### Work instructions
Copy out the line that contains "(414, 417) = (848, 280): none -> black lamp" and the lines after it through the final one in the entries below, exactly, with no other lines.

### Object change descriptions
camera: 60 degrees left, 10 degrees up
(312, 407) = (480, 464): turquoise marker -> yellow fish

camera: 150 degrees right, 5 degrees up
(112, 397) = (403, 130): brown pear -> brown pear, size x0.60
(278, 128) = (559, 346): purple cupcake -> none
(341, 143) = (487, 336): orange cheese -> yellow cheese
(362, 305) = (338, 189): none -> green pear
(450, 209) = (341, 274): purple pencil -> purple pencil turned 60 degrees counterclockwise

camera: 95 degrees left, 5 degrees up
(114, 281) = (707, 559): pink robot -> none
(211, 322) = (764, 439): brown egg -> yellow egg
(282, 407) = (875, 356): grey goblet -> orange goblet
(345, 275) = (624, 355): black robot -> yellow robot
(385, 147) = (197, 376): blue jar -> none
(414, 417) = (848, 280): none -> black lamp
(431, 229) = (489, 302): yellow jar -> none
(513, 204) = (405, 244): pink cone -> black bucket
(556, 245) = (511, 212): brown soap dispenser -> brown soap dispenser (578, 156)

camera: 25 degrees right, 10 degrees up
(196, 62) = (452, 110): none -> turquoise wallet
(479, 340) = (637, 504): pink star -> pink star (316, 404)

### Finished exercise
(414, 417) = (848, 280): none -> black lamp
(431, 229) = (489, 302): yellow jar -> none
(513, 204) = (405, 244): pink cone -> black bucket
(556, 245) = (511, 212): brown soap dispenser -> brown soap dispenser (578, 156)

camera: 25 degrees right, 10 degrees up
(196, 62) = (452, 110): none -> turquoise wallet
(479, 340) = (637, 504): pink star -> pink star (316, 404)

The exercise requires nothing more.